**EXERCISE**
Please pick out every line in the listing that contains the string "numericTimeSignature", and copy each one.

(Recorded data)
◆ ◆ ◆ ◆ ◆
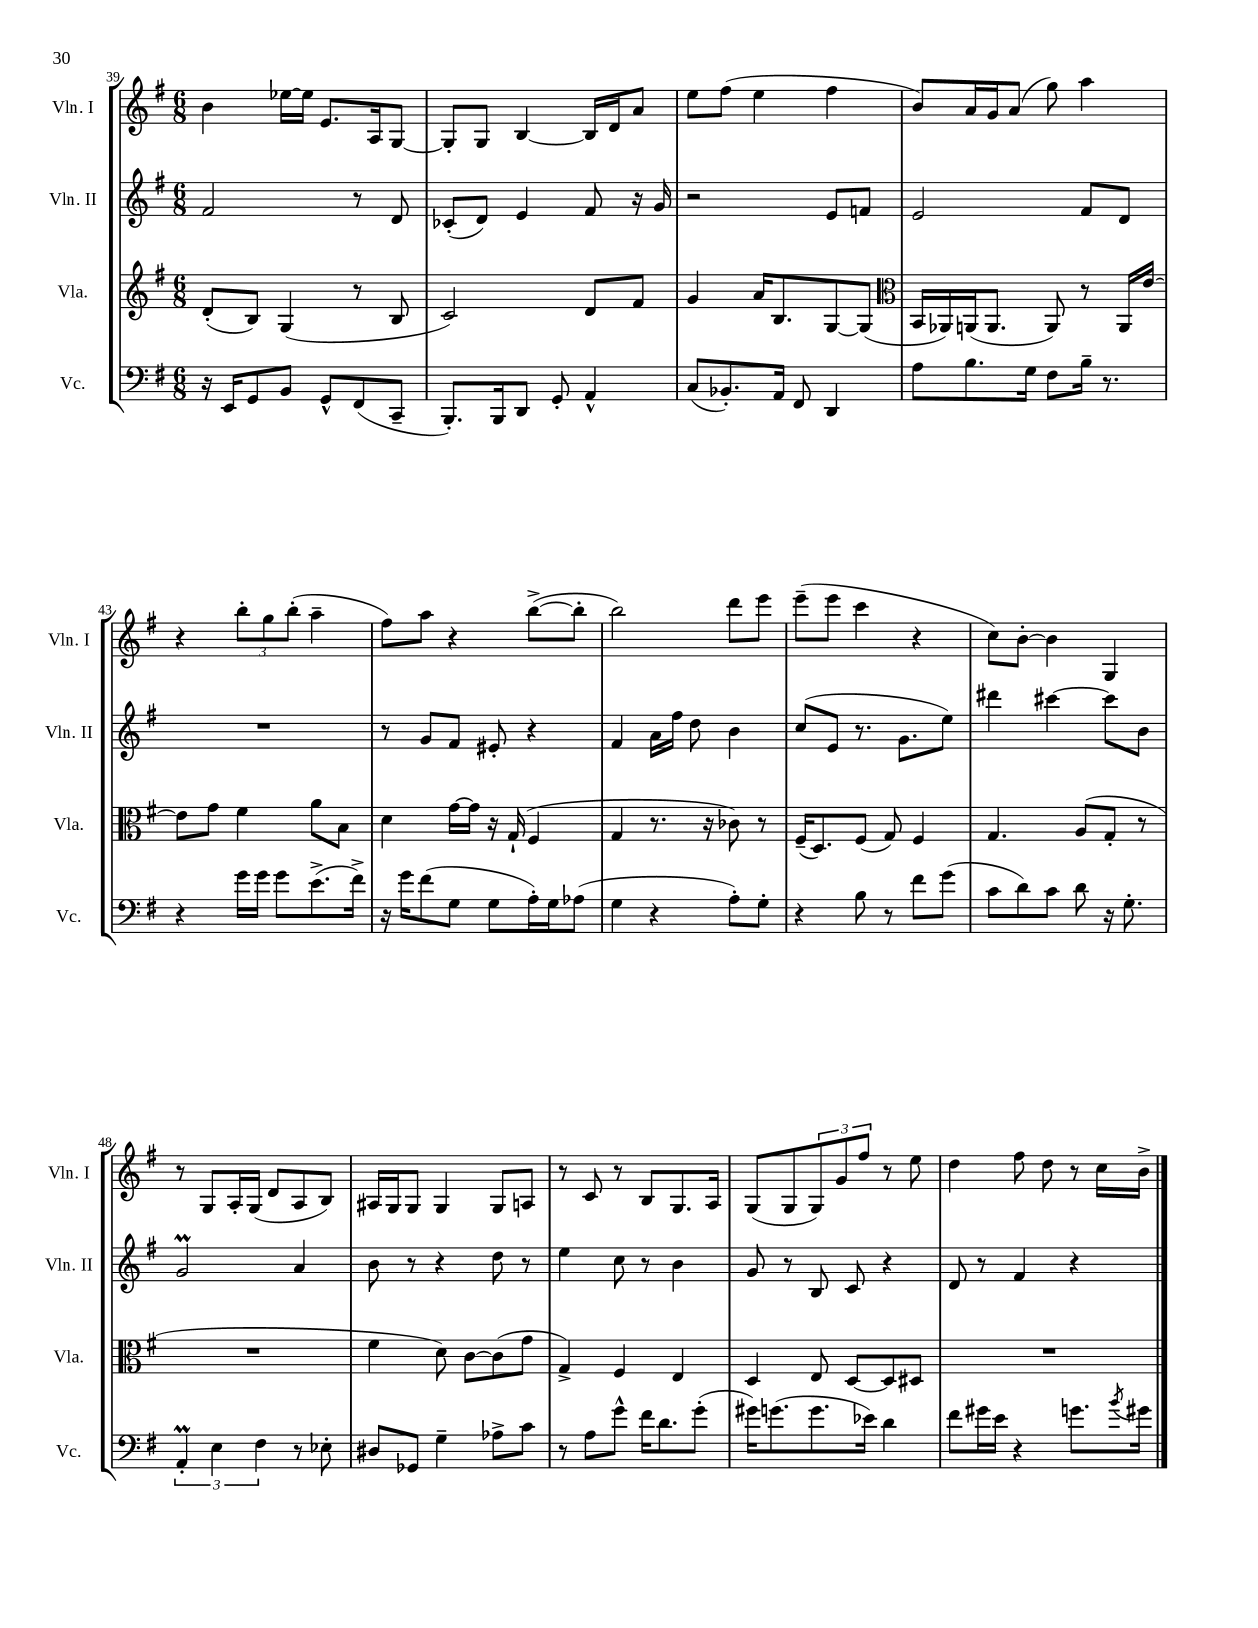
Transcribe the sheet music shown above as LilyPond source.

<<
\new StaffGroup <<
\new Staff = "s0" \with { instrumentName = "Vln. I" shortInstrumentName = "Vln. I" } {
    \clef treble \key g \major \numericTimeSignature \time 6/8
    b'4 ees''16~ ees''16 e'8. a16 g8~ |
    g8-. g8 b4~ b16 d'16 a'8 |
    e''8 fis''8( e''4 fis''4 |
    b'8) a'16 g'16 a'8( g''8) a''4 |
    r4 \tuplet 3/2 { b''8-. g''8 b''8-.( } a''4-- |
    fis''8) a''8 r4 b''8~->( b''8-. |
    b''2) d'''8 e'''8 |
    e'''8--( e'''8 c'''4 r4 |
    c''8) b'8~-. b'4 g4 |
    r8 g8 a16-. g16( d'8 a8 b8) |
    ais16 g16 g8 g4 g8 a8 |
    r8 c'8 r8 b8 g8. a16 |
    g8( g8 \tuplet 3/2 { g8) g'8 fis''8 } r8 e''8 |
    d''4 fis''8 d''8 r8 c''16 b'16-> \bar "|." |
}
\new Staff = "s1" \with { instrumentName = "Vln. II" shortInstrumentName = "Vln. II" } {
    \clef treble \key g \major \numericTimeSignature \time 6/8
    fis'2 r8 d'8 |
    ces'8-.( d'8) e'4 fis'8 r16 g'16 |
    r2 e'8 f'8 |
    e'2 fis'8 d'8 |
    R2. |
    r8 g'8 fis'8 eis'8-. r4 |
    fis'4 a'16 fis''16 d''8 b'4 |
    c''8( e'8 r8. g'8. e''8) |
    dis'''4 cis'''4~ cis'''8 b'8 |
    g'2\prall a'4 |
    b'8 r8 r4 d''8 r8 |
    e''4 c''8 r8 b'4 |
    g'8 r8 b8 c'8 r4 |
    d'8 r8 fis'4 r4 \bar "|." |
}
\new Staff = "s2" \with { instrumentName = "Vla." shortInstrumentName = "Vla." } {
    \clef treble \key g \major \numericTimeSignature \time 6/8
    d'8-.( b8) g4( r8 b8 |
    c'2) d'8 fis'8 |
    g'4 a'16 b8. g8~ g8( |
    \clef alto b,16 aes,16) a,16( a,8. a,8) r8 a,16 e'16~ |
    e'8 g'8 fis'4 a'8 b8 |
    d'4 g'16~ g'16 r16 g16-!( fis4 |
    g4 r8. r16 ces'8) r8 |
    fis16--( d8.) fis8( g8) fis4 |
    g4. a8( g8-. r8 |
    R2. |
    fis'4 d'8) c'8~ c'8( g'8 |
    g4->) fis4 e4 |
    d4 e8 d8~ d8 dis8 |
    R2. \bar "|." |
}
\new Staff = "s3" \with { instrumentName = "Vc." shortInstrumentName = "Vc." } {
    \clef bass \key g \major \numericTimeSignature \time 6/8
    r16 e,16 g,8 b,8 g,8-^ fis,8( c,8-- |
    b,,8.-.) b,,16 d,8 g,8-. a,4-^ |
    c8( bes,8.-.) a,16 fis,8 d,4 |
    a8 b8. g16 fis8 b16-- r8. |
    r4 g'16 g'16 g'8 e'8.->( fis'16->) |
    r16 g'16 fis'8( g8 g8 a16-.) g16 aes8( |
    g4 r4 a8-.) g8-. |
    r4 b8 r8 fis'8 g'8( |
    c'8 d'8) c'8 d'8 r16 g8.-. |
    \tuplet 3/2 { a,4-.\prall e4 fis4 } r8 ees8-. |
    dis8 ges,8 g4-- aes8-> c'8 |
    r8 a8 g'8-^ fis'16 d'8. g'8-.( |
    gis'16) g'8.( g'8. ees'16) d'4 |
    fis'8 gis'16 e'16 r4 g'8. \acciaccatura { b'8 } gis'16 \bar "|." |
}
>>
>>
\layout { \context { \Score currentBarNumber = #39 } }
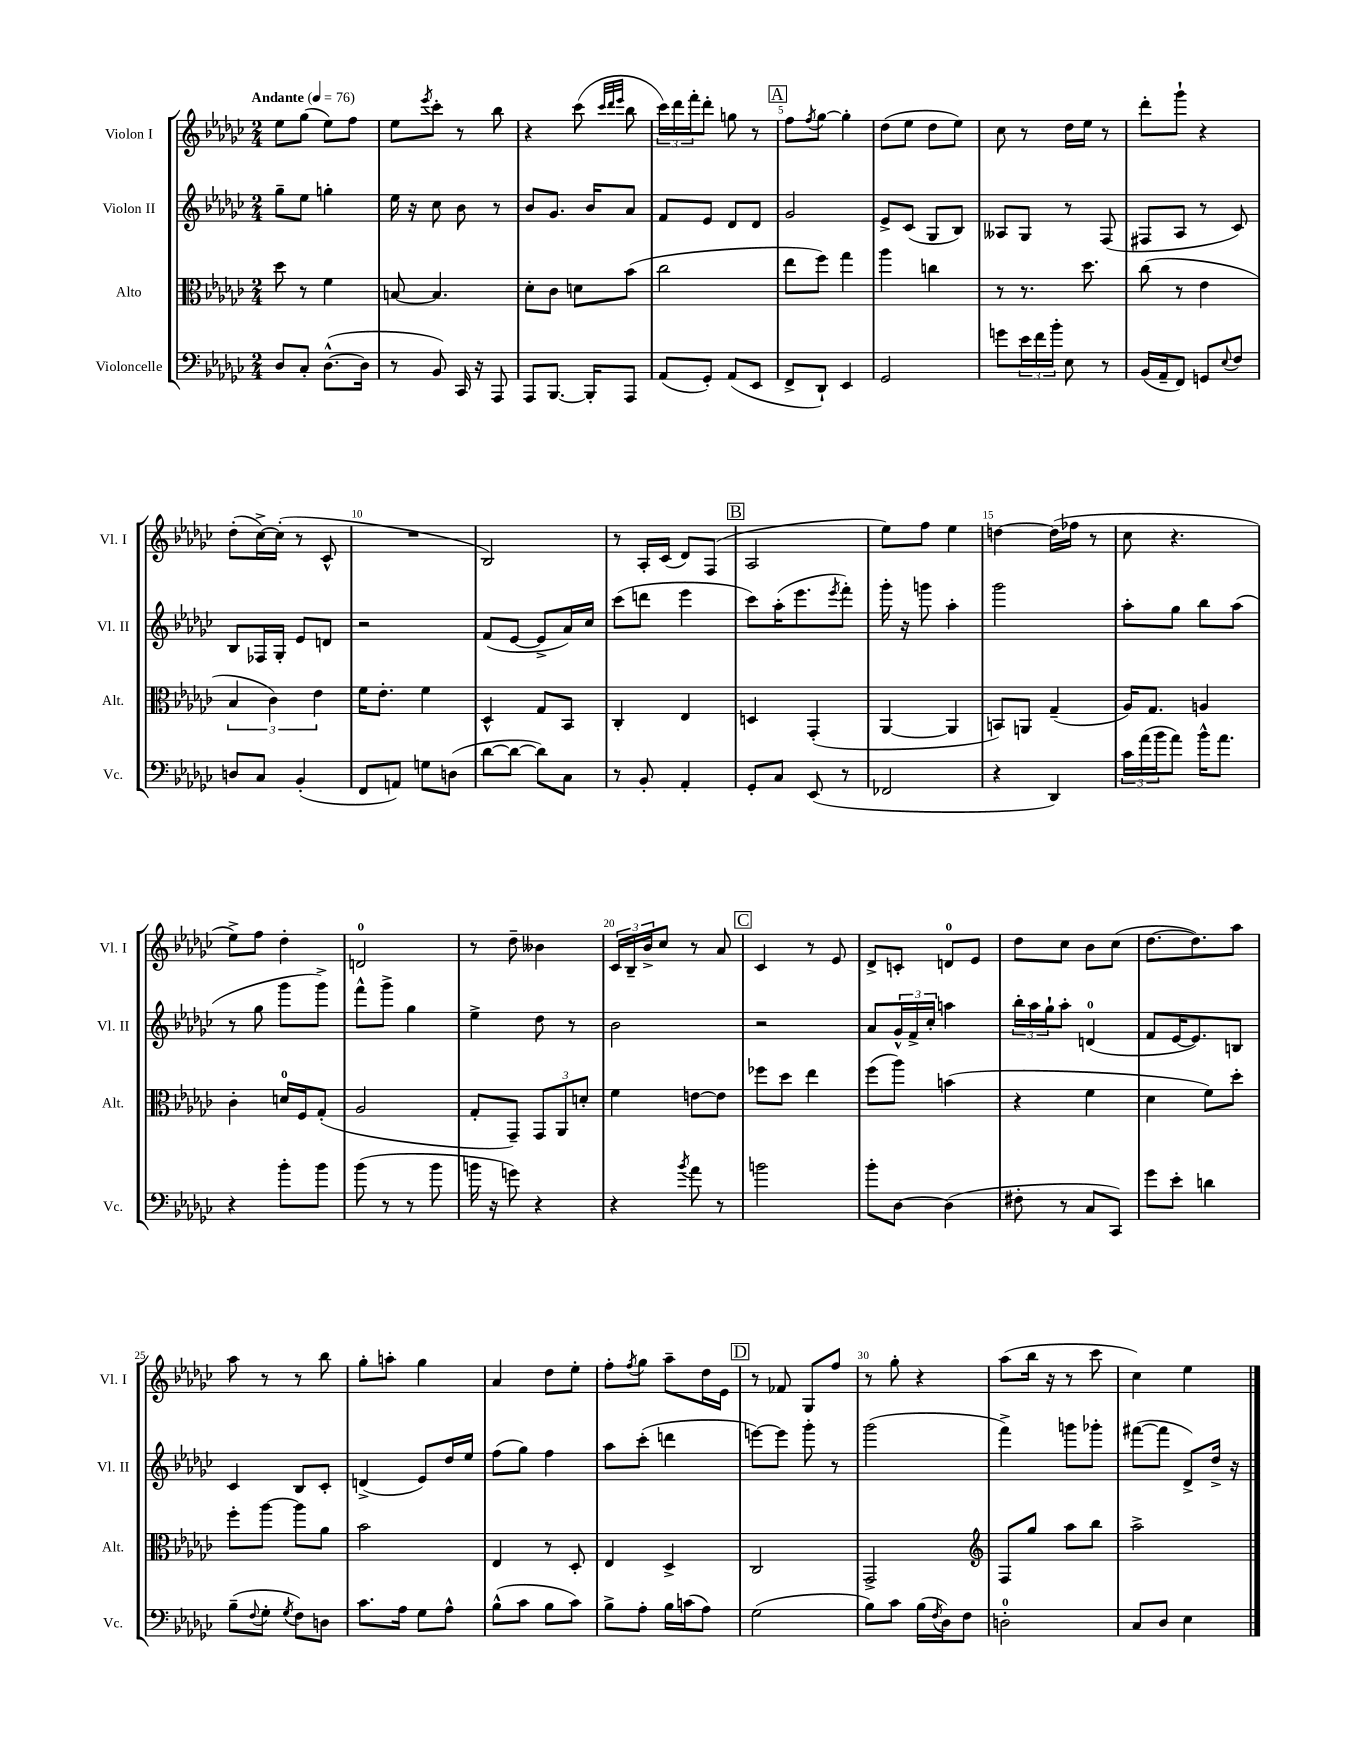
<<
\new StaffGroup <<
\new Staff = "s0" \with { instrumentName = "Violon I" shortInstrumentName = "Vl. I" } {
    \clef treble \key ges \major \numericTimeSignature \time 2/4 \tempo "Andante" 4 = 76
    ees''8 ges''8( ees''8) f''8 |
    ees''8 \acciaccatura { ees'''8 } ces'''8-. r8 bes''8 |
    r4 ces'''8( \grace { ces'''32 des'''32 ees'''32 } bes''8 |
    \tuplet 3/2 { ces'''16) des'''16 f'''16-. } des'''8-. g''8 r8 |
    \mark \markup { \box "A" } f''8 \acciaccatura { f''8 } ges''8~ ges''4-. |
    des''8( ees''8 des''8 ees''8) |
    ces''8 r8 des''16 ees''16 r8 |
    des'''8-. ges'''8-! r4 |
    des''8-.( ces''16~->) ces''16-.( r8 ces'8-^ |
    R2 |
    bes2) |
    r8 aes16-. ces'16( des'8) f8( |
    \mark \markup { \box "B" } aes2 |
    ees''8) f''8 ees''4 |
    d''4~ d''16( fes''16 r8 |
    ces''8 r4. |
    ees''8->) f''8 des''4-. |
    d'2-0 |
    r8 des''8-- beses'4 |
    \tuplet 3/2 { ces'16 bes16-- bes'16-> } ces''8 r8 aes'8 |
    \mark \markup { \box "C" } ces'4 r8 ees'8 |
    des'8-> c'8-. d'8-0 ees'8 |
    des''8 ces''8 bes'8 ces''8( |
    des''8.~ des''8.) aes''8 |
    aes''8 r8 r8 bes''8 |
    ges''8-. a''8-. ges''4 |
    aes'4 des''8 ees''8-. |
    f''8-. \acciaccatura { f''8 } ges''8 aes''8-- des''16 ees'16 |
    \mark \markup { \box "D" } r8 fes'8 ges8 f''8 |
    r8 ges''8-. r4 |
    aes''8( bes''16 r16 r8 ces'''8 |
    ces''4) ees''4 \bar "|." |
}
\new Staff = "s1" \with { instrumentName = "Violon II" shortInstrumentName = "Vl. II" } {
    \clef treble \key ges \major \numericTimeSignature \time 2/4
    ges''8-- ees''8 g''4-. |
    ees''16 r16 ces''8 bes'8 r8 |
    bes'8 ges'8. bes'16 aes'8 |
    f'8 ees'8 des'8 des'8 |
    \mark \markup { \box "A" } ges'2 |
    ees'8-> ces'8( ges8 bes8) |
    aeses8 ges8 r8 f8( |
    fis8 aes8 r8 ces'8) |
    bes8 fes16 ges16-. ees'8 d'8 |
    r2 |
    f'8( ees'8~ ees'8-> aes'16) ces''16 |
    ces'''8( d'''8 ees'''4 |
    \mark \markup { \box "B" } ces'''8) aes''16-.( ees'''8. \acciaccatura { ees'''8 } f'''8-.) |
    ges'''16-. r16 g'''8 aes''4-. |
    ges'''2 |
    aes''8-. ges''8 bes''8 aes''8( |
    r8 ges''8 ges'''8 ges'''8->) |
    f'''8-^ ges'''8-> ges''4 |
    ees''4-> des''8 r8 |
    bes'2 |
    \mark \markup { \box "C" } r2 |
    aes'8 \tuplet 3/2 { ges'16-^ f'16-> ces''16-. } a''4 |
    \tuplet 3/2 { bes''16-. aes''16 ges''16-! } aes''8-. d'4-0( |
    f'8 ees'16~ ees'8.) b8 |
    ces'4 bes8 ces'8-. |
    d'4->( ees'8) des''16 ees''16 |
    f''8( ges''8) f''4 |
    aes''8 ces'''8-.( d'''4 |
    \mark \markup { \box "D" } e'''8~) e'''8 ges'''8-. r8 |
    ges'''2( |
    f'''4->) g'''8 ges'''8-. |
    fis'''8~( fis'''8 des'8->) des''16-> r16 \bar "|." |
}
\new Staff = "s2" \with { instrumentName = "Alto" shortInstrumentName = "Alt." } {
    \clef alto \key ges \major \numericTimeSignature \time 2/4
    des''8 r8 f'4 |
    b8~ b4. |
    des'8-. ces'8 d'8 bes'8( |
    ces''2 |
    \mark \markup { \box "A" } ees''8 f''8) ges''4 |
    aes''4 c''4 |
    r8 r8. des''8. |
    ces''8( r8 ees'4 |
    \tuplet 3/2 { bes4 ces'4) ees'4 } |
    f'16 ees'8.-. f'4 |
    des4-^ ges8 bes,8 |
    ces4-. ees4 |
    \mark \markup { \box "B" } d4 ges,4-.( |
    aes,4~ aes,4 |
    b,8) a,8 ges4--( |
    aes16) ges8. a4 |
    ces'4-. d'16-0 f16 ges8-.( |
    aes2 |
    ges8-. ges,8--) \tuplet 3/2 { ges,8 aes,8 d'8-. } |
    f'4 e'8~ e'8 |
    \mark \markup { \box "C" } fes''8 des''8 ees''4 |
    f''8( aes''8) b'4( |
    r4 f'4 |
    des'4 f'8) des''8-. |
    f''8-. aes''8~ aes''8 aes'8 |
    bes'2 |
    ees4 r8 des8-. |
    ees4 des4-> |
    \mark \markup { \box "D" } ces2 |
    ges,2-> |
    \clef treble f8 ges''8 aes''8 bes''8 |
    aes''2-> \bar "|." |
}
\new Staff = "s3" \with { instrumentName = "Violoncelle" shortInstrumentName = "Vc." } {
    \clef bass \key ges \major \numericTimeSignature \time 2/4
    des8 ces8-. des8.~-^( des16 |
    r8 bes,8) ces,16 r16 aes,,8 |
    aes,,8 bes,,8.~ bes,,16-. aes,,8 |
    aes,8( ges,8-.) aes,8( ees,8 |
    \mark \markup { \box "A" } f,8-> des,8-!) ees,4 |
    ges,2 |
    g'8 \tuplet 3/2 { ees'16 f'16 bes'16-. } ees8 r8 |
    bes,16( aes,16-- f,8) g,8 \appoggiatura { ees8 } f8 |
    d8 ces8 bes,4-.( |
    f,8 a,8) g8 d8( |
    des'8~ des'8~ des'8) ces8 |
    r8 bes,8-. aes,4-. |
    \mark \markup { \box "B" } ges,8-. ces8 ees,8( r8 |
    fes,2 |
    r4 des,4) |
    \tuplet 3/2 { ces'16 aes'16( bes'16 } aes'8) bes'16-^ aes'8. |
    r4 bes'8-. bes'8 |
    bes'8( r8 r8 bes'8 |
    b'16 r16 g'8) r4 |
    r4 \acciaccatura { bes'8 } aes'8 r8 |
    \mark \markup { \box "C" } b'2 |
    bes'8-. des8~ des4( |
    fis8-. r8 ces8 ces,8) |
    ges'8 ees'8-. d'4 |
    bes8--( \appoggiatura { f8 } ges8-. \acciaccatura { ges8 } f8) d8 |
    ces'8. aes16 ges8 aes8-^ |
    bes8-^( ces'8 bes8 ces'8) |
    bes8-> aes8-. bes16 c'16( aes8) |
    \mark \markup { \box "D" } ges2( |
    bes8) ces'8 bes16( \acciaccatura { f8 } des16) f8 |
    d2-0-. |
    ces8 des8 ees4 \bar "|." |
}
>>
>>
\layout { \context { \Score \override BarNumber.break-visibility = ##(#f #t #t) barNumberVisibility = #(every-nth-bar-number-visible 5) } }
◆ ◆ ◆ ◆ ◆
**TASK ANSWER**
    \clef treble \key g \major \numericTimeSignature \time 6/8
    \clef treble \key g \major \numericTimeSignature \time 6/8
    \clef treble \key g \major \numericTimeSignature \time 6/8
    \clef bass \key g \major \numericTimeSignature \time 6/8
    \clef treble \key ges \major \numericTimeSignature \time 2/4 \tempo "Andante" 4 = 76
    \clef treble \key ges \major \numericTimeSignature \time 2/4
    \clef alto \key ges \major \numericTimeSignature \time 2/4
    \clef bass \key ges \major \numericTimeSignature \time 2/4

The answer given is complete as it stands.